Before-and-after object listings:
——

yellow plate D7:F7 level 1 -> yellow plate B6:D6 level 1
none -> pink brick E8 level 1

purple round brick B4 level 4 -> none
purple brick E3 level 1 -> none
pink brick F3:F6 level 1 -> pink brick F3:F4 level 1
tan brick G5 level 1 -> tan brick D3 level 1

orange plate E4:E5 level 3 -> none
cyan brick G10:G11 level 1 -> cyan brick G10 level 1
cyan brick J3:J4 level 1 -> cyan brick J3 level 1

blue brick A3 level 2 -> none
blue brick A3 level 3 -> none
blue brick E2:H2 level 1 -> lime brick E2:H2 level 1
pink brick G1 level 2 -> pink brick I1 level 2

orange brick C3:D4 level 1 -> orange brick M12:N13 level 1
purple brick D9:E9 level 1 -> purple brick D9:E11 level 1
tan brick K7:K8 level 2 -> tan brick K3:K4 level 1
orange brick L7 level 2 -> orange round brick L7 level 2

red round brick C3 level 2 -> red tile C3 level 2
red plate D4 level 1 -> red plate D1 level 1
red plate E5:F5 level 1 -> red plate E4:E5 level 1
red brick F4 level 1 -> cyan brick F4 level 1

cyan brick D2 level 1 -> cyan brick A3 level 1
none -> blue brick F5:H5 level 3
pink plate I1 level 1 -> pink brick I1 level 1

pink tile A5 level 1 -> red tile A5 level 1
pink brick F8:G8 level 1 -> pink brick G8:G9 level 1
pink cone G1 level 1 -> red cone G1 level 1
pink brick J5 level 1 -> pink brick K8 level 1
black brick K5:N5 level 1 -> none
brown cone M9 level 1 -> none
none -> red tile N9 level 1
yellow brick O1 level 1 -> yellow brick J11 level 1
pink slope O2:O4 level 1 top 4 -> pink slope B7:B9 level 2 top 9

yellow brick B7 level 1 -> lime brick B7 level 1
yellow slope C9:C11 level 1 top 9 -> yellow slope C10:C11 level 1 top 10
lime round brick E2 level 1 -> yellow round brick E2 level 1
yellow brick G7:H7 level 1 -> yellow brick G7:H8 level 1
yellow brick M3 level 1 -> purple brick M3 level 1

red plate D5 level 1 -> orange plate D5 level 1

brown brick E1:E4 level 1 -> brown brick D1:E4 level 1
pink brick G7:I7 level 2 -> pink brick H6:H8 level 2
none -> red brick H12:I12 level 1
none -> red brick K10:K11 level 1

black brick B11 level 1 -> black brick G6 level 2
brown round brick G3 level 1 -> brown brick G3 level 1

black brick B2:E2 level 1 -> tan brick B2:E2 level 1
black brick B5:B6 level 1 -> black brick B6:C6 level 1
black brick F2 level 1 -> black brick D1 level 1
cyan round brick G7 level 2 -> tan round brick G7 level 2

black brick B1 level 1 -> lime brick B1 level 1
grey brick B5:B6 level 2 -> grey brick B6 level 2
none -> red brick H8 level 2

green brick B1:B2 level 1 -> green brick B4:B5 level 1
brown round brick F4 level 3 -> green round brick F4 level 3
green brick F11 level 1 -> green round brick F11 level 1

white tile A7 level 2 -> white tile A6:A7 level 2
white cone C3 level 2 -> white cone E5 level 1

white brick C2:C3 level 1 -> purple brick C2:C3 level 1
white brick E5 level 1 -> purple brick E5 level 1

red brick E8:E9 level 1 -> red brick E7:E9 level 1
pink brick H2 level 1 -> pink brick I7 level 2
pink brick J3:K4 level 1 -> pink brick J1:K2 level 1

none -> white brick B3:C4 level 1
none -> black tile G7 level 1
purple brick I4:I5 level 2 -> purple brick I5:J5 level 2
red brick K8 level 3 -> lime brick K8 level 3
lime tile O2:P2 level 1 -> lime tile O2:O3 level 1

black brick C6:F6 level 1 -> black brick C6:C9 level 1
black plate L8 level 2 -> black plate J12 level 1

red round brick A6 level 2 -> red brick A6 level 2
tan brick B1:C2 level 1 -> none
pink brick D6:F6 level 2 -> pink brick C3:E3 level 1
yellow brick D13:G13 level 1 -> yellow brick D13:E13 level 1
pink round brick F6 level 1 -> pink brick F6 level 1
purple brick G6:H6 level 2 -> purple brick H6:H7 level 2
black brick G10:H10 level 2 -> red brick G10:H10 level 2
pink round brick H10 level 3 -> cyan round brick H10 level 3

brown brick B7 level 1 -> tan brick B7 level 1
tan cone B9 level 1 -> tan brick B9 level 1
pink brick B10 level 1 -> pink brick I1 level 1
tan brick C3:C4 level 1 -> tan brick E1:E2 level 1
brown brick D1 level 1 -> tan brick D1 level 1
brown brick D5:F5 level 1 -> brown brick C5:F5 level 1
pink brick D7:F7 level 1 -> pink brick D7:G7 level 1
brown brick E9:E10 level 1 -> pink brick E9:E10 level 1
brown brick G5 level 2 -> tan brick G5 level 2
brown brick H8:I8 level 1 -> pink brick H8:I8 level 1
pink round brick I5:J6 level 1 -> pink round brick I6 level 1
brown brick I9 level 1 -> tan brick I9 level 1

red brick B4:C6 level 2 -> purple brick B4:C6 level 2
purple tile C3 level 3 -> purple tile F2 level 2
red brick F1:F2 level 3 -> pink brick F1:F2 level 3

——

→ Exercise details:
Working from the data above, extract solely the lines from the one containing "tan brick B1:C2 level 1 -> none" through the one containing "brown brick E9:E10", exactly as they appear, both included.

→ Exercise result:
tan brick B1:C2 level 1 -> none
pink brick D6:F6 level 2 -> pink brick C3:E3 level 1
yellow brick D13:G13 level 1 -> yellow brick D13:E13 level 1
pink round brick F6 level 1 -> pink brick F6 level 1
purple brick G6:H6 level 2 -> purple brick H6:H7 level 2
black brick G10:H10 level 2 -> red brick G10:H10 level 2
pink round brick H10 level 3 -> cyan round brick H10 level 3

brown brick B7 level 1 -> tan brick B7 level 1
tan cone B9 level 1 -> tan brick B9 level 1
pink brick B10 level 1 -> pink brick I1 level 1
tan brick C3:C4 level 1 -> tan brick E1:E2 level 1
brown brick D1 level 1 -> tan brick D1 level 1
brown brick D5:F5 level 1 -> brown brick C5:F5 level 1
pink brick D7:F7 level 1 -> pink brick D7:G7 level 1
brown brick E9:E10 level 1 -> pink brick E9:E10 level 1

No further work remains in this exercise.